Material for this task:
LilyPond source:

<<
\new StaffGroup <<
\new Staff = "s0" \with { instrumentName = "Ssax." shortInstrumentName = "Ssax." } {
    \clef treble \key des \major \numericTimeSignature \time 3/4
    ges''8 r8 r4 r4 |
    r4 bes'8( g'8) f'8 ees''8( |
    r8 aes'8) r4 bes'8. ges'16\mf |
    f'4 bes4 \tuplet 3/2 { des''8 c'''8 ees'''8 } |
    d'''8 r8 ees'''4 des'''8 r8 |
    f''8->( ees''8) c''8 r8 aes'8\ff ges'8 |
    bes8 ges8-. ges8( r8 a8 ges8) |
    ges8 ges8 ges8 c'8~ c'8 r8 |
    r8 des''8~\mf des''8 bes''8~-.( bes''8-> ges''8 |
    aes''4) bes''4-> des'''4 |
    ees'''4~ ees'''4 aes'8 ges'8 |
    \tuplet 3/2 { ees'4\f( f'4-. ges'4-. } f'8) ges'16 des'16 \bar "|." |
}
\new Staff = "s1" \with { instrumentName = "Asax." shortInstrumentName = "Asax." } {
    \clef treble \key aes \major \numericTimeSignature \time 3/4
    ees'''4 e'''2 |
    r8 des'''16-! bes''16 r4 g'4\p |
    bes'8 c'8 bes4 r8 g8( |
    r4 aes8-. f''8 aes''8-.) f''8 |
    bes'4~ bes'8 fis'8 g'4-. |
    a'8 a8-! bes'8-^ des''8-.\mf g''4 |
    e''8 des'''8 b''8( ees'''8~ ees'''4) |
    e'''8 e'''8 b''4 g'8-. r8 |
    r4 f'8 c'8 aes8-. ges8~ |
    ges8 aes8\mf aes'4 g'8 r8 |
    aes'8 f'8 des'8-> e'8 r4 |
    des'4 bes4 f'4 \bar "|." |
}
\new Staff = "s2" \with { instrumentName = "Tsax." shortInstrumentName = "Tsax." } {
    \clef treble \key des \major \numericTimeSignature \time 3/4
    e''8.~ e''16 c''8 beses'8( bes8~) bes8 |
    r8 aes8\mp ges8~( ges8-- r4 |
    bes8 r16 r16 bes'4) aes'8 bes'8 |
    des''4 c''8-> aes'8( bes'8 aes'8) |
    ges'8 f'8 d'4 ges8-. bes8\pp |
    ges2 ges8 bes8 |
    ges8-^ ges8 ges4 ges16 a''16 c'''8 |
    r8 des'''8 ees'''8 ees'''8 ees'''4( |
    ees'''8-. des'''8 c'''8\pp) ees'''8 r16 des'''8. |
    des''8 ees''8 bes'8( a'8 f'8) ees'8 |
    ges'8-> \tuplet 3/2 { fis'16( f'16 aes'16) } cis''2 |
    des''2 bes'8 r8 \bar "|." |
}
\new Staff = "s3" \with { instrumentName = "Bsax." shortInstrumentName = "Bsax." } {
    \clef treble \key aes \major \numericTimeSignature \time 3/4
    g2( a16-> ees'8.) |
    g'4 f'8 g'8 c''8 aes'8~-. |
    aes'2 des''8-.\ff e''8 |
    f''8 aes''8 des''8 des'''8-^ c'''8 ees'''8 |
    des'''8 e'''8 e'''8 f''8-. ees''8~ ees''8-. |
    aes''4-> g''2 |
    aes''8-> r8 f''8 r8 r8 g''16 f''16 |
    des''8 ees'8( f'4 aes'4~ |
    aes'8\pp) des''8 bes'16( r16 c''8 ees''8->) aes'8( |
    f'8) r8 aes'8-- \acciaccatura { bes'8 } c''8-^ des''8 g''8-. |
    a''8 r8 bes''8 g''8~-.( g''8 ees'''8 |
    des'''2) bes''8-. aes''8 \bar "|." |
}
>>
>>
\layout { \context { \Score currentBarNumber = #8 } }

Work to complete: Which lines in the rows above contain the string "shortInstrumentName"? Show each of those lines in full.

Solution:
\new Staff = "s0" \with { instrumentName = "Ssax." shortInstrumentName = "Ssax." } {
\new Staff = "s1" \with { instrumentName = "Asax." shortInstrumentName = "Asax." } {
\new Staff = "s2" \with { instrumentName = "Tsax." shortInstrumentName = "Tsax." } {
\new Staff = "s3" \with { instrumentName = "Bsax." shortInstrumentName = "Bsax." } {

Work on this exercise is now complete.